» **What the task asks**: Find the string "lime" in the data, then copy every line where it is found.

(Items listed in a dataset)
○ ○ ○ ○ ○ ○ ○
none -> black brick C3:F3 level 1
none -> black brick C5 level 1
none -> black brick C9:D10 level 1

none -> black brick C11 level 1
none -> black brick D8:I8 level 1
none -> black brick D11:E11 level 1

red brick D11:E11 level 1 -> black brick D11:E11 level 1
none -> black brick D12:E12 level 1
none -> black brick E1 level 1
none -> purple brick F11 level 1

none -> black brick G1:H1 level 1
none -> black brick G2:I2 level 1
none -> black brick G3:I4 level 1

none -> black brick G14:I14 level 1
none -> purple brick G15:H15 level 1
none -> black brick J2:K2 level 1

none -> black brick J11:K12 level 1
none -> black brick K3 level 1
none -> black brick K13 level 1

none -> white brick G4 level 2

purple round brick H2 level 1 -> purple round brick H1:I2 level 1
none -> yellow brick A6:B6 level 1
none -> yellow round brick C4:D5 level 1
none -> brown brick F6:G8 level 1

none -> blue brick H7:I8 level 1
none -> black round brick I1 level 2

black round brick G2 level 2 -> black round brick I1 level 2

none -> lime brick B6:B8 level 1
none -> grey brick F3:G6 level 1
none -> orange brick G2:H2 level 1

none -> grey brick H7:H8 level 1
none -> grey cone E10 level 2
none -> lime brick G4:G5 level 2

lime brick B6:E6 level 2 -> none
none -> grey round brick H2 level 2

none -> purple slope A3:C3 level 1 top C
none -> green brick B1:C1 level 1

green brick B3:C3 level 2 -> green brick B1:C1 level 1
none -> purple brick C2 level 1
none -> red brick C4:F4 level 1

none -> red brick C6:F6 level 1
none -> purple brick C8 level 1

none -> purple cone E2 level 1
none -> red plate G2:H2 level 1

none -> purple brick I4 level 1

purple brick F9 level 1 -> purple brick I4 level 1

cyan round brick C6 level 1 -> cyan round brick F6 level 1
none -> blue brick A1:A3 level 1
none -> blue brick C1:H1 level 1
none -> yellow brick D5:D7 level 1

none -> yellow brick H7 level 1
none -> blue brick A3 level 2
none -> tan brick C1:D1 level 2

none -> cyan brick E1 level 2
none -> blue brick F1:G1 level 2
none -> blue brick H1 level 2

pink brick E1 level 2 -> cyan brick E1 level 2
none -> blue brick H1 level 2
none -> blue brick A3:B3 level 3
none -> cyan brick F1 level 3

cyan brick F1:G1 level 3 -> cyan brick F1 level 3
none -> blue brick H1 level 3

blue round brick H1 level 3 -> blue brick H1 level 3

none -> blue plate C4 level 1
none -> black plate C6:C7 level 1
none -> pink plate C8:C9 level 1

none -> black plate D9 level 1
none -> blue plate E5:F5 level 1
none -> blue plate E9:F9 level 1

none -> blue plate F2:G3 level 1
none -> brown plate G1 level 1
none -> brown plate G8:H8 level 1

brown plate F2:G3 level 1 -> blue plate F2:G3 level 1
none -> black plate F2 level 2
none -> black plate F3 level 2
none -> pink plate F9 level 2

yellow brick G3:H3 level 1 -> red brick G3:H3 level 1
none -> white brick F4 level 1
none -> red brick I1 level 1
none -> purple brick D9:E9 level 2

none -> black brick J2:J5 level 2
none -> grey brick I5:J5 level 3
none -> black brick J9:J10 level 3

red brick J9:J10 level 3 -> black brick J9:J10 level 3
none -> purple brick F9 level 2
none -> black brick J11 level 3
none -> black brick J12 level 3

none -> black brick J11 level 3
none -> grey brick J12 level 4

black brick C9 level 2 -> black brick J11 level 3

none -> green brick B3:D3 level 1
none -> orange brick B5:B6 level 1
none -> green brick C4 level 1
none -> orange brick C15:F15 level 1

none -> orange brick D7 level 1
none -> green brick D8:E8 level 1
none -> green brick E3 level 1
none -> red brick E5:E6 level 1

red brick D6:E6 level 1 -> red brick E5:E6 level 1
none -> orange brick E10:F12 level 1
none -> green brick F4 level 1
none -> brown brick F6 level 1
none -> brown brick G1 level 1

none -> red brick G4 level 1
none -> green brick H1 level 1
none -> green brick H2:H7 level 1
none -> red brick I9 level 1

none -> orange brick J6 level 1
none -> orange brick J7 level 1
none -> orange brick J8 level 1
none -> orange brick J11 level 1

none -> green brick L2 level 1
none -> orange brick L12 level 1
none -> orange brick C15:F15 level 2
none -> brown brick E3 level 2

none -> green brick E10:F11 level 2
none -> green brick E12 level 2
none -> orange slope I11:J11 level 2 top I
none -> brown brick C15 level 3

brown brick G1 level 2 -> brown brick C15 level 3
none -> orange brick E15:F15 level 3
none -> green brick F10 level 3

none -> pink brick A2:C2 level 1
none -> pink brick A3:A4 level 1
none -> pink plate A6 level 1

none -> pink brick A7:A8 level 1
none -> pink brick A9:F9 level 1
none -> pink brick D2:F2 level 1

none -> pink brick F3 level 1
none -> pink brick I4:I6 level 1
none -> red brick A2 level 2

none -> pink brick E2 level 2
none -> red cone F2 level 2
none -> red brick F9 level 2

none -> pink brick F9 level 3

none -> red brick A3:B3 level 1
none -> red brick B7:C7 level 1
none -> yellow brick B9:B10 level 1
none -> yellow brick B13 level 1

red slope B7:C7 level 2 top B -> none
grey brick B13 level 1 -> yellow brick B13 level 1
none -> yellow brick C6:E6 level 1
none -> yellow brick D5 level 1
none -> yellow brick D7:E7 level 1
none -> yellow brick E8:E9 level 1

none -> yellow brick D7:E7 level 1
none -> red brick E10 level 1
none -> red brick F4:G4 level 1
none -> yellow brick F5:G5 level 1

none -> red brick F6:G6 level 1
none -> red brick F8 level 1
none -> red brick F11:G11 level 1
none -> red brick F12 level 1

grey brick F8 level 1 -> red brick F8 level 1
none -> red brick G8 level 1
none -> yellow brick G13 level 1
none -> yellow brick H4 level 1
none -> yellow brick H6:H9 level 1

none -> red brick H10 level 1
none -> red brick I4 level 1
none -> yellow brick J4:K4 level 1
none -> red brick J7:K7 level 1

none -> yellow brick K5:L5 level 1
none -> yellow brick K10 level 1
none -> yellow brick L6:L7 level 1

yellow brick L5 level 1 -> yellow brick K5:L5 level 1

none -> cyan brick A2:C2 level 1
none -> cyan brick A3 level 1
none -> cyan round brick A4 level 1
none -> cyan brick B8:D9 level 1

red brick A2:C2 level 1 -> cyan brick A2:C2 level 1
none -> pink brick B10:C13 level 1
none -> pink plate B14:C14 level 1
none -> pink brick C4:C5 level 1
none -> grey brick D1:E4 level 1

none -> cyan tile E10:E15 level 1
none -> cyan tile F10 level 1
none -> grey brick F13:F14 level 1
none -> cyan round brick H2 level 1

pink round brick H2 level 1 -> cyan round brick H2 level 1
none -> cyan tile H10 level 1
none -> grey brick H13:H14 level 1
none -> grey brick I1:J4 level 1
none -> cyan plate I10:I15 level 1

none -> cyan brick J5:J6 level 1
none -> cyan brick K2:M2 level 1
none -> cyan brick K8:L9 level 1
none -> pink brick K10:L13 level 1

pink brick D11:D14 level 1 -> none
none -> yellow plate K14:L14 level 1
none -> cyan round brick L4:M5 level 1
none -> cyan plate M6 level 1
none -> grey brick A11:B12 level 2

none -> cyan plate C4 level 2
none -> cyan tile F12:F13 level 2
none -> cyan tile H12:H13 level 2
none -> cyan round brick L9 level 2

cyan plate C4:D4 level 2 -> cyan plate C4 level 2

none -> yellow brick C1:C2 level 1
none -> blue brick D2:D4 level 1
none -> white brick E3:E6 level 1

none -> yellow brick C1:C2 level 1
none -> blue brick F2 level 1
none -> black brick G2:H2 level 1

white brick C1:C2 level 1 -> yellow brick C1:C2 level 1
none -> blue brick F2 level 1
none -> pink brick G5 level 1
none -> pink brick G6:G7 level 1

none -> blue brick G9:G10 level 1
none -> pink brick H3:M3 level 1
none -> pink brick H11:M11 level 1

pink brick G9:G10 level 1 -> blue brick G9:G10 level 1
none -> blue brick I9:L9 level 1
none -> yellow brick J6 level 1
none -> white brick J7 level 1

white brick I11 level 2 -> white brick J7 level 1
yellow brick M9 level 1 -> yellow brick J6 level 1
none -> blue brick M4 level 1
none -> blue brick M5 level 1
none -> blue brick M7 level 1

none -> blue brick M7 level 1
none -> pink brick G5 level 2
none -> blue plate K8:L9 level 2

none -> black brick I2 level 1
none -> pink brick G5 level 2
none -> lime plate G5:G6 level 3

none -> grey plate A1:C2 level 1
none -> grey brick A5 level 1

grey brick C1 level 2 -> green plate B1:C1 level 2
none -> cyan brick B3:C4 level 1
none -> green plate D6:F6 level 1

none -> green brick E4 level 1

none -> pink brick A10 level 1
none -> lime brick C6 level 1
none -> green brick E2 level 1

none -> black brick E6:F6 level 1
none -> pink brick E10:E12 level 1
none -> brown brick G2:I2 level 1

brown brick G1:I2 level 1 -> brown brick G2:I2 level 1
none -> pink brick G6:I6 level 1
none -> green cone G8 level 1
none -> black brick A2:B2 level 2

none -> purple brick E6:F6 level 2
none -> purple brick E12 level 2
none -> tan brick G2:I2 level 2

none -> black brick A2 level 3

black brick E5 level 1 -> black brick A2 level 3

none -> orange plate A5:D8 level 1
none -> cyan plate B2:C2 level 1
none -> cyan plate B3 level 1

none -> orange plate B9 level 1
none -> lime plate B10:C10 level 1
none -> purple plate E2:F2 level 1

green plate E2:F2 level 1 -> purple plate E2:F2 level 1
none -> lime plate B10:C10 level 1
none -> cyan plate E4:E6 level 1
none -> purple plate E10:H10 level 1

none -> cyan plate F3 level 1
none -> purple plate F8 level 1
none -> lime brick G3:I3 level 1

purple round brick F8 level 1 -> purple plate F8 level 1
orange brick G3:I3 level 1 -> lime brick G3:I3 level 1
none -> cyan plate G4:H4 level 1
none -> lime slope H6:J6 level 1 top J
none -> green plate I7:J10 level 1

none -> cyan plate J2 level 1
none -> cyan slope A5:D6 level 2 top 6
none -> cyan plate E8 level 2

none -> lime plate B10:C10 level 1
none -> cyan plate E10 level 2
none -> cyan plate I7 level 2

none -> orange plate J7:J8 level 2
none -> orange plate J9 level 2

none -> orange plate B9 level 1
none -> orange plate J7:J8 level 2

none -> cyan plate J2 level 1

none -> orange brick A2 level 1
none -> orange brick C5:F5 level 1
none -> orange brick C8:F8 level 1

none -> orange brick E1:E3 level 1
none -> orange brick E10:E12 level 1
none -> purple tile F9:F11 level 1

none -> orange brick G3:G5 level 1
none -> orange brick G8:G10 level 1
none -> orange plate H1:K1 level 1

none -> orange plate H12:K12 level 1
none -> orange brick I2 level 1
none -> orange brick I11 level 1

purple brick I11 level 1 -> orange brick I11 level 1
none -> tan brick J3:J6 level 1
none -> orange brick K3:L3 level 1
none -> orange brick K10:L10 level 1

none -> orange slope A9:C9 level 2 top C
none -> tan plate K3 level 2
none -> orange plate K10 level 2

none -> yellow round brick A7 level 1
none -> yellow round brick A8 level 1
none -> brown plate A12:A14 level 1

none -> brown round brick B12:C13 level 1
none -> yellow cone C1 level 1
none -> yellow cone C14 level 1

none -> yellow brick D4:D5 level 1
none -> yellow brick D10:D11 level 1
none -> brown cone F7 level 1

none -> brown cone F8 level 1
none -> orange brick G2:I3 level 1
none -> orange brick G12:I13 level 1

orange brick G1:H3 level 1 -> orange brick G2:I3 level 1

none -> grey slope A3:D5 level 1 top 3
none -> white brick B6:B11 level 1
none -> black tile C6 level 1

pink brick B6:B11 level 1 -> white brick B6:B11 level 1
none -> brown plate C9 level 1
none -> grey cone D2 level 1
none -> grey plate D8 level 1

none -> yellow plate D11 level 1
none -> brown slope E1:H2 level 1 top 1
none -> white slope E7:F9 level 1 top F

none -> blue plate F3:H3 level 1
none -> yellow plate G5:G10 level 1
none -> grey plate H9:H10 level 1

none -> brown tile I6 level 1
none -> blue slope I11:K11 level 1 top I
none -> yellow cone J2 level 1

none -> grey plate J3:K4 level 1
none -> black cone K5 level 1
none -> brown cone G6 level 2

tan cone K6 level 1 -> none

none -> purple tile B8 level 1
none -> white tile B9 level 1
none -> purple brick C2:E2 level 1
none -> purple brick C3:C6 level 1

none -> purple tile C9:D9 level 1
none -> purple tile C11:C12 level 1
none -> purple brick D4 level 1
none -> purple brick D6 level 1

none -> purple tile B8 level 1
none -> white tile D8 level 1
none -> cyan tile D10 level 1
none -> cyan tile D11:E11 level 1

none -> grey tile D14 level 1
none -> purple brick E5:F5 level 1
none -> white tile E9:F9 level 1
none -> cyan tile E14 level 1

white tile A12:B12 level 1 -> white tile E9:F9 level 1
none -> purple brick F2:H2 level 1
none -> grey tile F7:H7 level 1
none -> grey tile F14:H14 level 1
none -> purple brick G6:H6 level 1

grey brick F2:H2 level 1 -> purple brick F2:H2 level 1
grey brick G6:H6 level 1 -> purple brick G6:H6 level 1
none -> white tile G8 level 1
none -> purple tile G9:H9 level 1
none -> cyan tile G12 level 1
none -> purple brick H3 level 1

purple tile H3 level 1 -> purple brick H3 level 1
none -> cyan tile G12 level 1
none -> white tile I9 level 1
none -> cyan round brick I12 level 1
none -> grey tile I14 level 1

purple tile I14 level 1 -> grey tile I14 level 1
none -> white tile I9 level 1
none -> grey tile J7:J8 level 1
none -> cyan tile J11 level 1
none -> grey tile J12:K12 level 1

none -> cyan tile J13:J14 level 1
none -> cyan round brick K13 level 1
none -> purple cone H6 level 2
○ ○ ○ ○ ○ ○ ○
» **Your solution**:
none -> lime brick B6:B8 level 1
none -> lime brick G4:G5 level 2
lime brick B6:E6 level 2 -> none
none -> lime plate G5:G6 level 3
none -> lime brick C6 level 1
none -> lime plate B10:C10 level 1
none -> lime plate B10:C10 level 1
none -> lime brick G3:I3 level 1
orange brick G3:I3 level 1 -> lime brick G3:I3 level 1
none -> lime slope H6:J6 level 1 top J
none -> lime plate B10:C10 level 1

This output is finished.